## TRY IT
Scan the following material for the string "AOUT" and copy each line in which it appears.

********

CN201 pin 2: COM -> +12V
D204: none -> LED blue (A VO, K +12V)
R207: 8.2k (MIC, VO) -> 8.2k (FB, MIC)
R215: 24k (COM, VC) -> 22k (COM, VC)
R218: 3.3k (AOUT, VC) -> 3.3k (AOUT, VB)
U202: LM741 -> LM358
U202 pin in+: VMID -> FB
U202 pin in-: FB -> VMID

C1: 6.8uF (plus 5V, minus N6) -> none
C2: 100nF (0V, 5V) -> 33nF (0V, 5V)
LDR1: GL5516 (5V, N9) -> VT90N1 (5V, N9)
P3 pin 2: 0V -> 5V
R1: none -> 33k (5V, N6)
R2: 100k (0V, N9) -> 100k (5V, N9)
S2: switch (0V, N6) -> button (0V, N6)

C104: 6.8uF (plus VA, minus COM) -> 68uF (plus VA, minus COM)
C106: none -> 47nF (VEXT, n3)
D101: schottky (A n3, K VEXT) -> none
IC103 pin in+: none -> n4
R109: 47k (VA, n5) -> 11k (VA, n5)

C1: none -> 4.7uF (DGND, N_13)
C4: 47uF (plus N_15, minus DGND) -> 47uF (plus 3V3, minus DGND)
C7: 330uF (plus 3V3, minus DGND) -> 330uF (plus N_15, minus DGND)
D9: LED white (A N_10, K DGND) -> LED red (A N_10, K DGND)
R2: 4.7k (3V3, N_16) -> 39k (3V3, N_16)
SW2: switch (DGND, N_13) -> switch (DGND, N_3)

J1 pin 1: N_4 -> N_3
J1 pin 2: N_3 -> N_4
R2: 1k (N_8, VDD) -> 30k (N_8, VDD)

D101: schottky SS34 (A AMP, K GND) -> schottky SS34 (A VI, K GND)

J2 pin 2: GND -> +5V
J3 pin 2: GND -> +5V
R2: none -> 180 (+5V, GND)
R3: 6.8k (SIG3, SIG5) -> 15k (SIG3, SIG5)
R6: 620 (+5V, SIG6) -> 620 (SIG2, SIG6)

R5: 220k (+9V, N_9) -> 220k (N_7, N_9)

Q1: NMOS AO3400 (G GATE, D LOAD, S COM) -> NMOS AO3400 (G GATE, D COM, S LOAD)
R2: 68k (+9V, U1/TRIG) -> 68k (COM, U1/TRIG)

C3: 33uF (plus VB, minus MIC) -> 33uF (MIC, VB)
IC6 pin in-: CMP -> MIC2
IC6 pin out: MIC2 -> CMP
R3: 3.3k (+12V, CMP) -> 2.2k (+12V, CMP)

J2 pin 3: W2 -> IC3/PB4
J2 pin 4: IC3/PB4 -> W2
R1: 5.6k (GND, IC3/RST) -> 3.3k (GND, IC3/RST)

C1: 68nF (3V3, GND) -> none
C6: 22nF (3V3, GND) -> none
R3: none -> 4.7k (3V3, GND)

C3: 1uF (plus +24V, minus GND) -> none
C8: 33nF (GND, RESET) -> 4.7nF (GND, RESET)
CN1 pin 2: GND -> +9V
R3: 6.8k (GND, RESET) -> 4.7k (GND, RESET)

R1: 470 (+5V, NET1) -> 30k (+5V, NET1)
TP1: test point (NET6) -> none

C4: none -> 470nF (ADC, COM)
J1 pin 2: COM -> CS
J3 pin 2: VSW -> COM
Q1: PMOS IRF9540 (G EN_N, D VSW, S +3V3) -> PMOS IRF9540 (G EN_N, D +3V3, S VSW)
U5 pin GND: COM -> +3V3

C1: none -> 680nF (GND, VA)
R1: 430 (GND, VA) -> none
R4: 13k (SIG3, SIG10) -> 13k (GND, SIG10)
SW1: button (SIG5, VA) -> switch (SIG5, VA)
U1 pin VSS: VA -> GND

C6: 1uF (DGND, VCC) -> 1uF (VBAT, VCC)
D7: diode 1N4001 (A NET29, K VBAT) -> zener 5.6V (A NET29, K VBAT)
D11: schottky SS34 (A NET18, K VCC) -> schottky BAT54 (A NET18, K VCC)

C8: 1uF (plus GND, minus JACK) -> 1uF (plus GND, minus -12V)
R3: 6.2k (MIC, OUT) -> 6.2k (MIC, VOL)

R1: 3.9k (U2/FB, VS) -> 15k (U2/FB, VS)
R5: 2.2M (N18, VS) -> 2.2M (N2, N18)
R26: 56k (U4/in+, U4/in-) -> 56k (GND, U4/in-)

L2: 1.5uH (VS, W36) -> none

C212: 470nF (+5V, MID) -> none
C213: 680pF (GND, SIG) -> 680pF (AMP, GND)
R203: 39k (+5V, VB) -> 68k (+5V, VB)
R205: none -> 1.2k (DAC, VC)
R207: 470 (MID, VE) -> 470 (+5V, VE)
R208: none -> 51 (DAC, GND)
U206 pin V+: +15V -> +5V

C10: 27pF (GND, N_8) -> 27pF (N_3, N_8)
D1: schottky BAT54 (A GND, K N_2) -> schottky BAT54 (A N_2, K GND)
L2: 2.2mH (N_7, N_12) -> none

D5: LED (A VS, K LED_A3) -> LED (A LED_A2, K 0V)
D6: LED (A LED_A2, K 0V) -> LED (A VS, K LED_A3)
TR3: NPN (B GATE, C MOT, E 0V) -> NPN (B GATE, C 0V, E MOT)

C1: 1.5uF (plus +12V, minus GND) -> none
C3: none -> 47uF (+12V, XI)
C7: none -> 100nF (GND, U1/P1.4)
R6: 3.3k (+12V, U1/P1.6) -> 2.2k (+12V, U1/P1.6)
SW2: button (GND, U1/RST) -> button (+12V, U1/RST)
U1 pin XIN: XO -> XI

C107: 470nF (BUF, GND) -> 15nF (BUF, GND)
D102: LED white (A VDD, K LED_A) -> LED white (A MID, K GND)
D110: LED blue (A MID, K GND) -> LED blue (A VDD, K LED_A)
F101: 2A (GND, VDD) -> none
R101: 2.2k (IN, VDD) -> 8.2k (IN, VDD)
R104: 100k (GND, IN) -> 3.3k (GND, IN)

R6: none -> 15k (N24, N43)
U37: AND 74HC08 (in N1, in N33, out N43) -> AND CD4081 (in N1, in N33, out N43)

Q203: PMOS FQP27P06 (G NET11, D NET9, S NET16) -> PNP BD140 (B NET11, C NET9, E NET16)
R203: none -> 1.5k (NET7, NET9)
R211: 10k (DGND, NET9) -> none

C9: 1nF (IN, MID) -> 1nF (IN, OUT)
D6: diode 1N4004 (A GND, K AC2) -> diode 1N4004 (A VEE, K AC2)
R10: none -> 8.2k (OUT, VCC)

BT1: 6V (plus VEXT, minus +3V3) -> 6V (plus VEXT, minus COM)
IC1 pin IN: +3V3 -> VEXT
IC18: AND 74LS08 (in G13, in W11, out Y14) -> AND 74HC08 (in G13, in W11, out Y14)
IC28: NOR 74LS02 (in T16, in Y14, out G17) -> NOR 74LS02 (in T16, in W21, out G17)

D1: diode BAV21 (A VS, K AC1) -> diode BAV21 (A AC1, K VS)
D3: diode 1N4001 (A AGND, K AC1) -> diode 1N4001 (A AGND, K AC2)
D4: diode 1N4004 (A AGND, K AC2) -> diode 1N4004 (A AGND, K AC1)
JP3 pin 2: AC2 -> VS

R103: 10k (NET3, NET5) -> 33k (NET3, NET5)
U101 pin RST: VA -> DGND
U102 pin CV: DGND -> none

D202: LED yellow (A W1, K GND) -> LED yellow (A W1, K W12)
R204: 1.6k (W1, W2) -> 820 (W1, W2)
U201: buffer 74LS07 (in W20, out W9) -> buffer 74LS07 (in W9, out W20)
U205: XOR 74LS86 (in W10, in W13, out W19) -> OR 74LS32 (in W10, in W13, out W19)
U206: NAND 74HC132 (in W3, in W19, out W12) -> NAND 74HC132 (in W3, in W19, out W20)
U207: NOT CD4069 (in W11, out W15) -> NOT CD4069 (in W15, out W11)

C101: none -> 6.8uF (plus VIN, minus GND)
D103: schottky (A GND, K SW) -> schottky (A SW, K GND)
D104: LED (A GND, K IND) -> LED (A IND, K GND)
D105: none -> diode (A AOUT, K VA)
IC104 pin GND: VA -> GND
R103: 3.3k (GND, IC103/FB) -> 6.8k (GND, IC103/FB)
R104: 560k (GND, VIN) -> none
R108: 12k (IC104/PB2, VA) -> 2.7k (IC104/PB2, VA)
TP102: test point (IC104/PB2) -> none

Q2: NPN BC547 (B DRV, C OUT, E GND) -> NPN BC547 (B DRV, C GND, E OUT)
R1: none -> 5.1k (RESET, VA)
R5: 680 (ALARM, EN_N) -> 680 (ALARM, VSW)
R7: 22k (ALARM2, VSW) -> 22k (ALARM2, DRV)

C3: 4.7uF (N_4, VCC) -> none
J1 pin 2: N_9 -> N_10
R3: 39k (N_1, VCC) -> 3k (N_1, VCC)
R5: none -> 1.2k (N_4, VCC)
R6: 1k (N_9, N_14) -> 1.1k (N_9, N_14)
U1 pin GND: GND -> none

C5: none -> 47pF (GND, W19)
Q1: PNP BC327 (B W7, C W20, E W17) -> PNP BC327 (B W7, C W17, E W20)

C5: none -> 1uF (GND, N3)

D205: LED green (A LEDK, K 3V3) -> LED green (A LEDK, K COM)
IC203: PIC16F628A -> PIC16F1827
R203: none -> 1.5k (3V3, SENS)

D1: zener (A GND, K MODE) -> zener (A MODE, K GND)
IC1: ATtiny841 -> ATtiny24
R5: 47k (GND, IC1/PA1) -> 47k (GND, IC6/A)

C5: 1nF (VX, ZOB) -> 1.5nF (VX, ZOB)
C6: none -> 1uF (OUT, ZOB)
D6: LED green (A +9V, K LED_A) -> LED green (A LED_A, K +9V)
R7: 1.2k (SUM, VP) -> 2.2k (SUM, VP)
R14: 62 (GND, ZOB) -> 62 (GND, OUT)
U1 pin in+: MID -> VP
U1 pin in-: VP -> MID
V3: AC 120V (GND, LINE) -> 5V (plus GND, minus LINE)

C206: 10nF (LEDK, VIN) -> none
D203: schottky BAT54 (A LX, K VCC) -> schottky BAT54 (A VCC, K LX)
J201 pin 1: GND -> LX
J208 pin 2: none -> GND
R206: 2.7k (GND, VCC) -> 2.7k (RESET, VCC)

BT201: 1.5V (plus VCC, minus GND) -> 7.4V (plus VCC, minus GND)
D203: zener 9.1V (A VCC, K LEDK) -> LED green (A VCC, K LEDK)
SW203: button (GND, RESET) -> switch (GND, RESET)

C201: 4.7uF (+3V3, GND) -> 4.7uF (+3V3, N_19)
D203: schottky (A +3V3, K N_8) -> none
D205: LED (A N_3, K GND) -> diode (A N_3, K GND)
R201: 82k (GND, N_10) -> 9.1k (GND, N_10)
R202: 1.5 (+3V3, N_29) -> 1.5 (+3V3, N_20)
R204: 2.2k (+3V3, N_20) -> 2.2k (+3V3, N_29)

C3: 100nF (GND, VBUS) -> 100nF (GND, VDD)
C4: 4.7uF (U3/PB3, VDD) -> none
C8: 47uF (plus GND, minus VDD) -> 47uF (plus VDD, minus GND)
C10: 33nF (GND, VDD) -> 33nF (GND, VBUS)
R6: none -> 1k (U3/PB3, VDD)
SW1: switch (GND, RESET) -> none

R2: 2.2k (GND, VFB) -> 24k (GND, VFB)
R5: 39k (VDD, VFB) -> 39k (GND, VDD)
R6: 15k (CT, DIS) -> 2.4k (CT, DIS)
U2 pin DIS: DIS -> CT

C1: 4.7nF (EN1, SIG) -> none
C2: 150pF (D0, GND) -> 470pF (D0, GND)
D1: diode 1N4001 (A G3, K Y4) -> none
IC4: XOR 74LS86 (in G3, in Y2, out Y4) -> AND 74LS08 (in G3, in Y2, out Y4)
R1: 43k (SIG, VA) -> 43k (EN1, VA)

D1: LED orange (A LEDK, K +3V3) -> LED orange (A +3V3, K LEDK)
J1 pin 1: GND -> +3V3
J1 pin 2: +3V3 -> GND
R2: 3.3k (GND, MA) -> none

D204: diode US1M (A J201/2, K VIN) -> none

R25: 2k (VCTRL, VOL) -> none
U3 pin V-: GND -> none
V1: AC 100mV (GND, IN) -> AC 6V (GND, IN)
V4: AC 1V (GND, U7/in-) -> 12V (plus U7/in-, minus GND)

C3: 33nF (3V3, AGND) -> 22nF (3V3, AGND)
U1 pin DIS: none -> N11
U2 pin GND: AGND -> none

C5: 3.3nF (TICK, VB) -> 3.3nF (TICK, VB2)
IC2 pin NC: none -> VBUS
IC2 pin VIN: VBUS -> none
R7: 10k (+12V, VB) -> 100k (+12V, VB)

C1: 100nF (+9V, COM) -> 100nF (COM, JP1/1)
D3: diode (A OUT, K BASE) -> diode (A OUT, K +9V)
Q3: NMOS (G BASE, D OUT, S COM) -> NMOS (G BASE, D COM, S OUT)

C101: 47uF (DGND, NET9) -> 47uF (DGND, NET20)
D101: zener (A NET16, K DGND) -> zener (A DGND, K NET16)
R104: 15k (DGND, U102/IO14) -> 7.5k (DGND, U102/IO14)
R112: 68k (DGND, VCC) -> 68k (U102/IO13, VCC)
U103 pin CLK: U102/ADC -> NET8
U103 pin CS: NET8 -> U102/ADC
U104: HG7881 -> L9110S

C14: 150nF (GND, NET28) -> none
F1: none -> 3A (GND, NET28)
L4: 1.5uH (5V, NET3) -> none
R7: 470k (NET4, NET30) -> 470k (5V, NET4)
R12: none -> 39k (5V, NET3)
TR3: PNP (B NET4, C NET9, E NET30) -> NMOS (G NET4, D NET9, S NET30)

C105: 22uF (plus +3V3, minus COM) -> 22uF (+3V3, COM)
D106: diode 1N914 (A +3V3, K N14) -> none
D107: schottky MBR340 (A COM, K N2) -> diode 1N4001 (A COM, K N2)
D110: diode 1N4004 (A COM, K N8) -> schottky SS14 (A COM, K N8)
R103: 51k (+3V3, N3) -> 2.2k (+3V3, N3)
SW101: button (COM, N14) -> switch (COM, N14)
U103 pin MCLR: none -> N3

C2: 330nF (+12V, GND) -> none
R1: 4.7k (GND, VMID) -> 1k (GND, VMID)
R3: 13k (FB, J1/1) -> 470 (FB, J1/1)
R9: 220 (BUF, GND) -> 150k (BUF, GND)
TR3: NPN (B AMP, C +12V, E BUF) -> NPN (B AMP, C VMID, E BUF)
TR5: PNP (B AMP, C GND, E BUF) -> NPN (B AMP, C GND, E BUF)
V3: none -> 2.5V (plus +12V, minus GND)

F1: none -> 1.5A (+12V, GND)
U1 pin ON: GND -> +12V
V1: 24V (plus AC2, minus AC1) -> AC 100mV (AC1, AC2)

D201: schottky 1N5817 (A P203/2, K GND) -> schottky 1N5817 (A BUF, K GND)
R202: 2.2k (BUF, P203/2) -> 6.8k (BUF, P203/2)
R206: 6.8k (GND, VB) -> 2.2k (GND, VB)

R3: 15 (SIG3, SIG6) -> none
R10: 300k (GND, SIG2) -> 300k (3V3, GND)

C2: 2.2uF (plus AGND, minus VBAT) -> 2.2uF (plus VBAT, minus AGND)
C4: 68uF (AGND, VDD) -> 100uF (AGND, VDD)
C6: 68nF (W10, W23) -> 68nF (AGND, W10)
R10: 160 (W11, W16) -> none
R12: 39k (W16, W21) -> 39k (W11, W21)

********

## OUTPUT FOR THIS TASK
R218: 3.3k (AOUT, VC) -> 3.3k (AOUT, VB)
D105: none -> diode (A AOUT, K VA)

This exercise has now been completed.